# [Work task]
Output exactly the span of lines beginning with the one that holds "(571, 441) = (501, 364): purple" and ending with the last line of the data below.

# [Data]
........

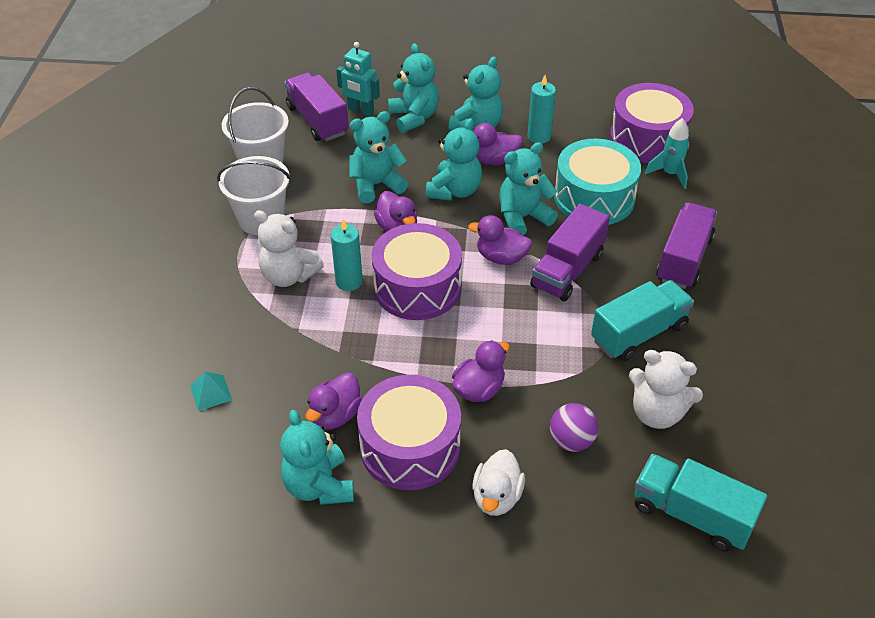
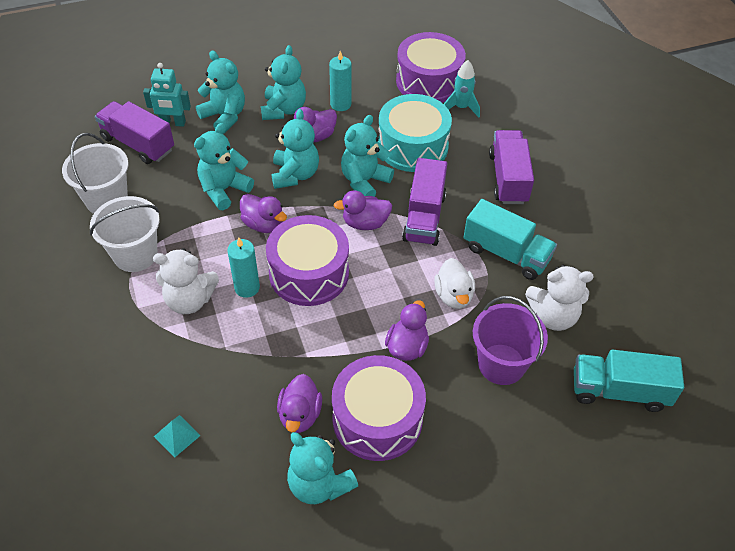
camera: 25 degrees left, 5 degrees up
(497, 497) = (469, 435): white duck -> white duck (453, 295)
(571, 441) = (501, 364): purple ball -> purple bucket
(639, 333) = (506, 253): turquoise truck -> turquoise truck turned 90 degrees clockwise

........

# [Answer below]
(571, 441) = (501, 364): purple ball -> purple bucket
(639, 333) = (506, 253): turquoise truck -> turquoise truck turned 90 degrees clockwise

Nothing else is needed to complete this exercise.